Saved entries:
*** Begin section ***

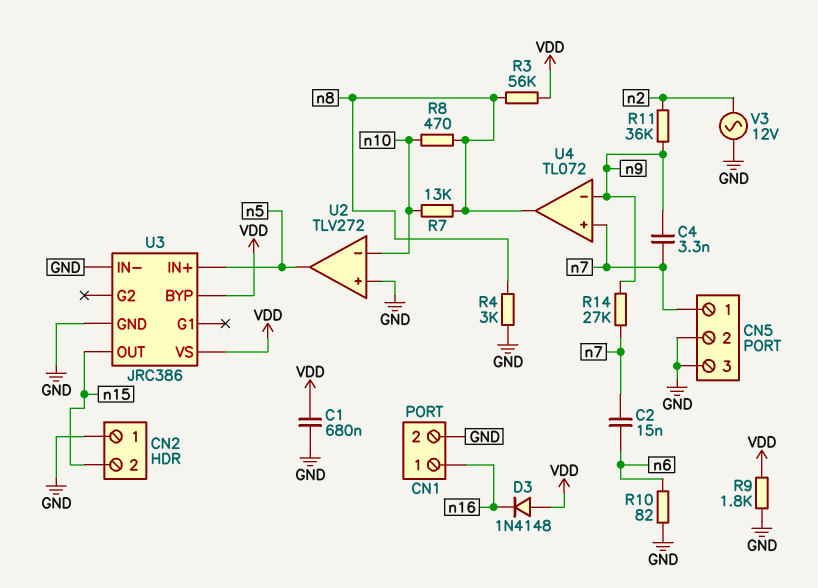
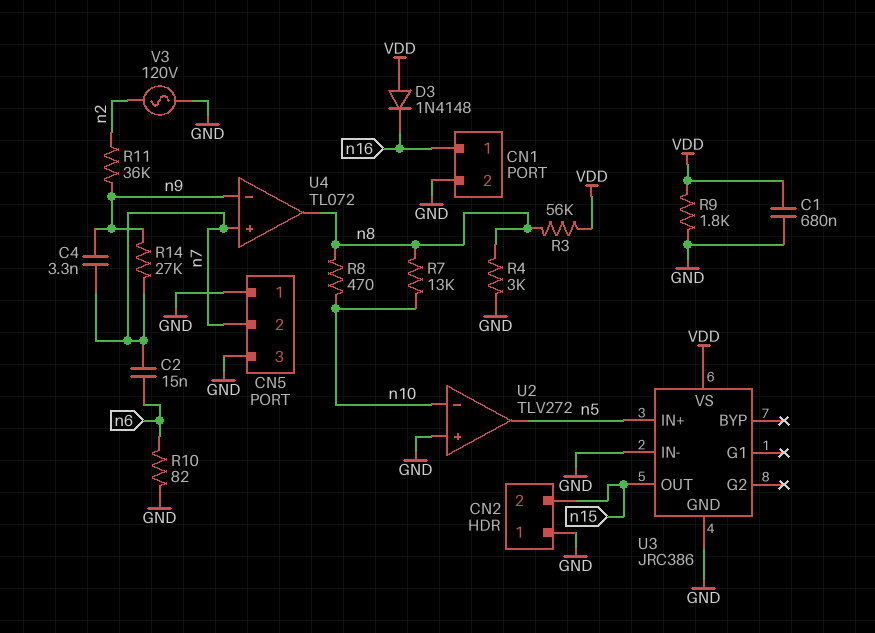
CN5 pin 1: n7 -> GND
CN5 pin 2: GND -> n7
U3 pin BYP: VDD -> none
V3: AC 12V (GND, n2) -> AC 120V (GND, n2)

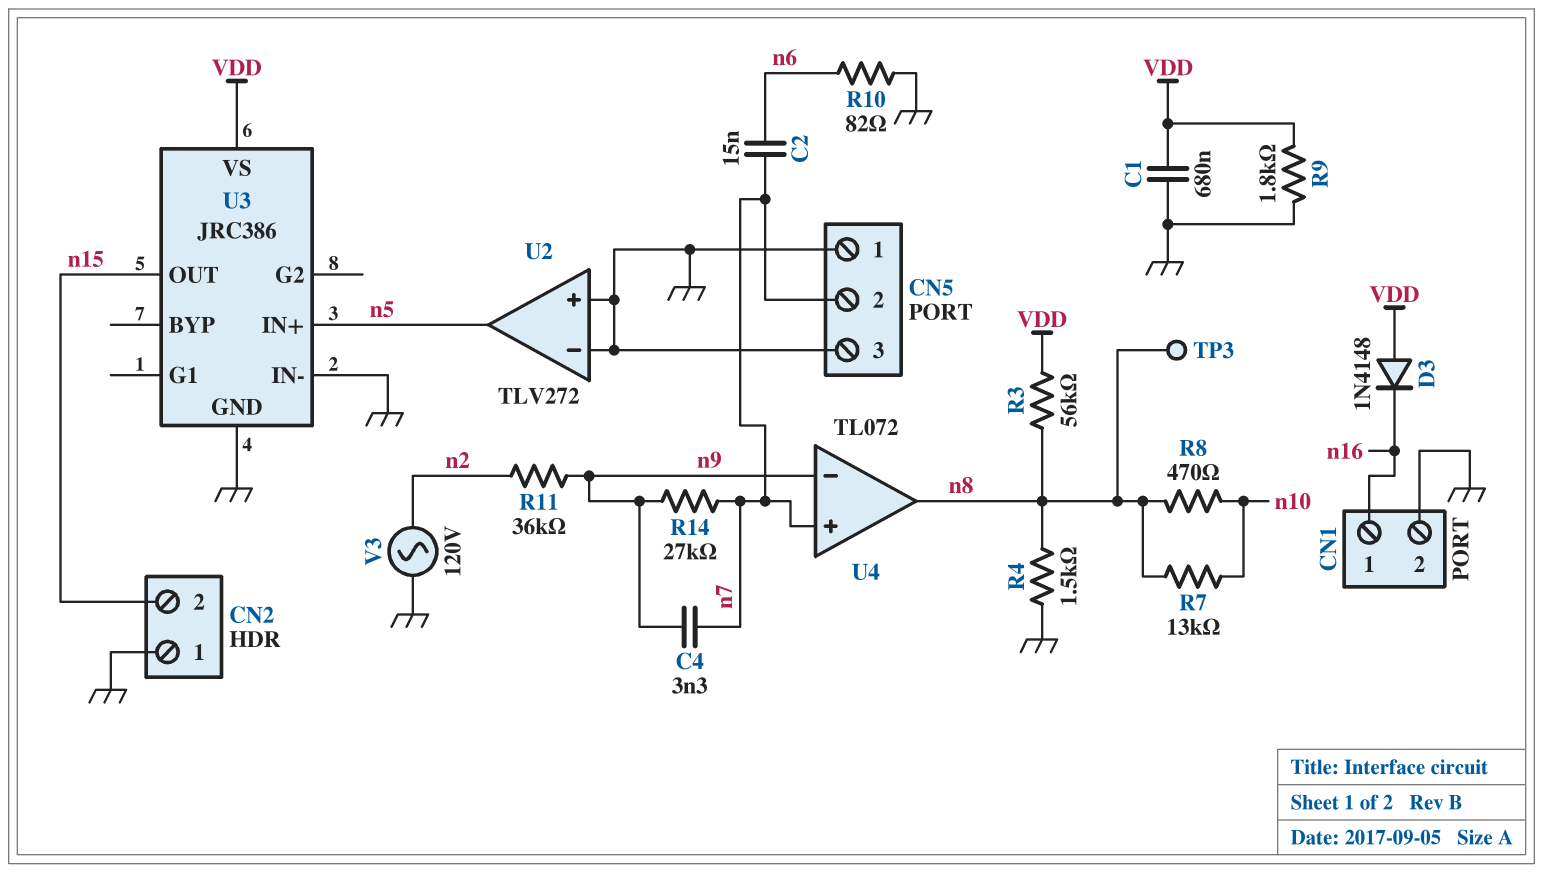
R4: 3k (GND, n8) -> 1.5k (GND, n8)
TP3: none -> test point (n8)
U2 pin in-: n10 -> GND

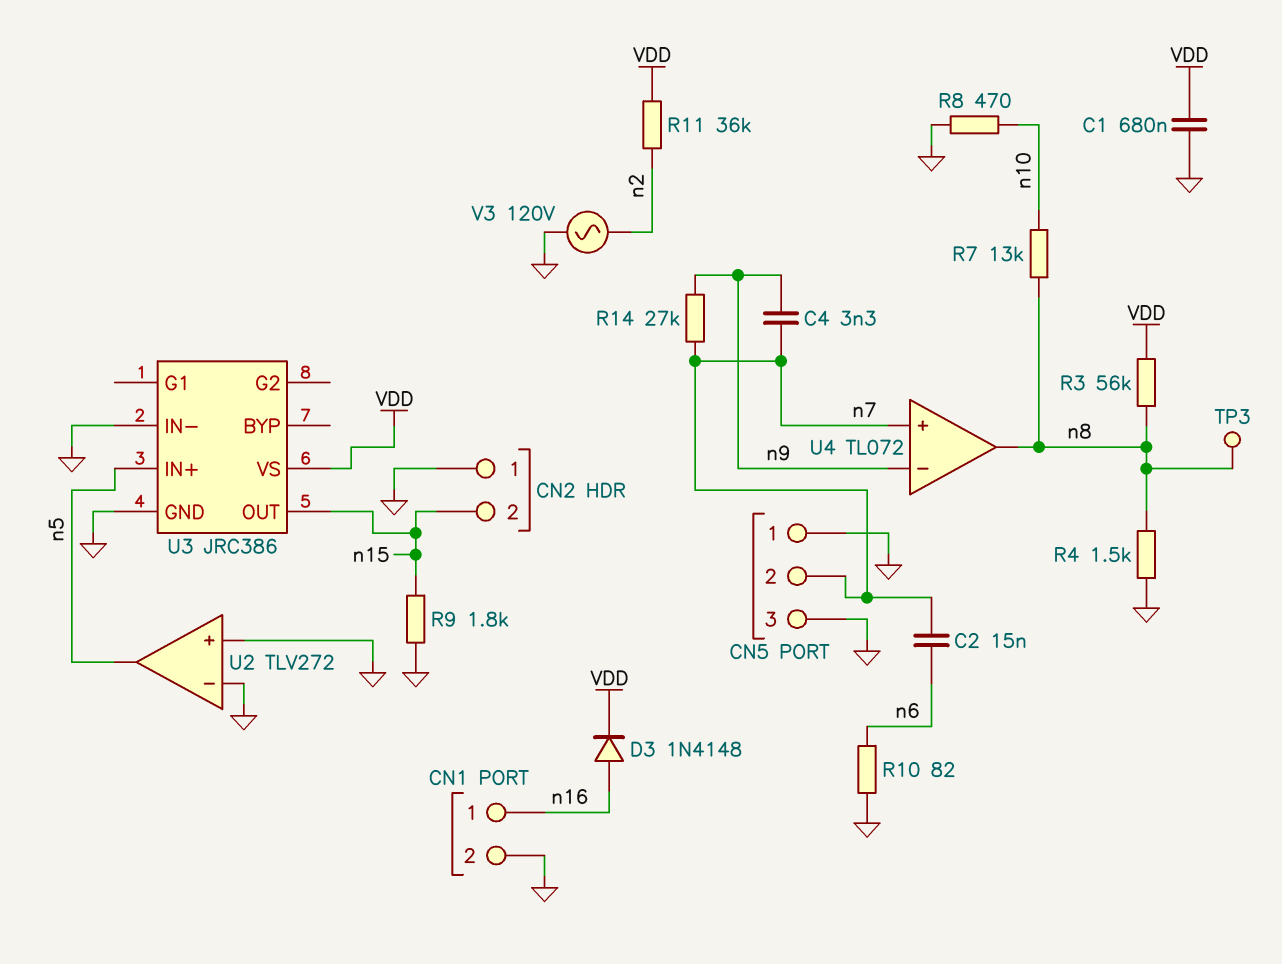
D3: diode 1N4148 (A VDD, K n16) -> diode 1N4148 (A n16, K VDD)
R8: 470 (n8, n10) -> 470 (GND, n10)
R9: 1.8k (GND, VDD) -> 1.8k (GND, n15)
R11: 36k (n2, n9) -> 36k (VDD, n2)

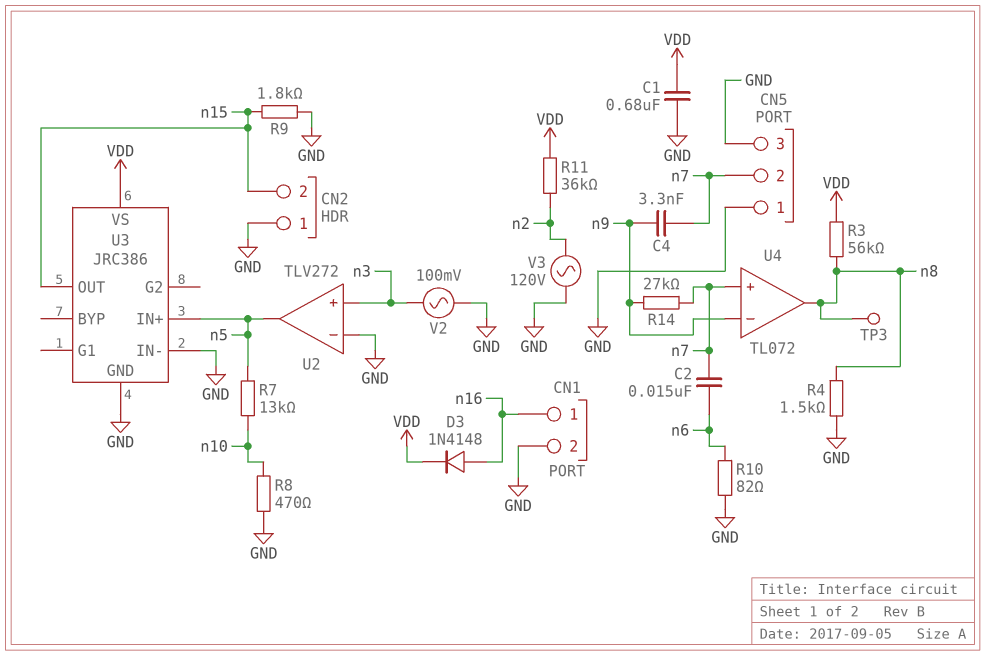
R7: 13k (n8, n10) -> 13k (n5, n10)
U2 pin in+: GND -> n3
V2: none -> AC 100mV (GND, n3)

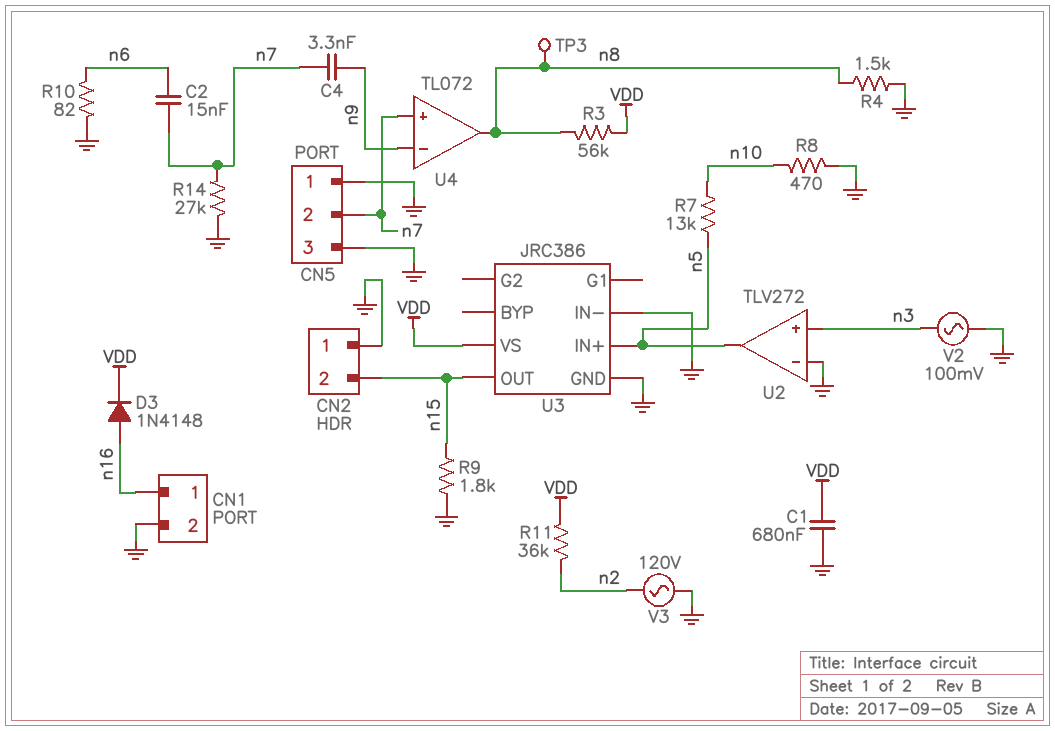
R14: 27k (n7, n9) -> 27k (GND, n7)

*** End section ***

Give the entries above again word for word, without the pictures.

[TASK RESULT]:
CN5 pin 1: n7 -> GND
CN5 pin 2: GND -> n7
U3 pin BYP: VDD -> none
V3: AC 12V (GND, n2) -> AC 120V (GND, n2)

R4: 3k (GND, n8) -> 1.5k (GND, n8)
TP3: none -> test point (n8)
U2 pin in-: n10 -> GND

D3: diode 1N4148 (A VDD, K n16) -> diode 1N4148 (A n16, K VDD)
R8: 470 (n8, n10) -> 470 (GND, n10)
R9: 1.8k (GND, VDD) -> 1.8k (GND, n15)
R11: 36k (n2, n9) -> 36k (VDD, n2)

R7: 13k (n8, n10) -> 13k (n5, n10)
U2 pin in+: GND -> n3
V2: none -> AC 100mV (GND, n3)

R14: 27k (n7, n9) -> 27k (GND, n7)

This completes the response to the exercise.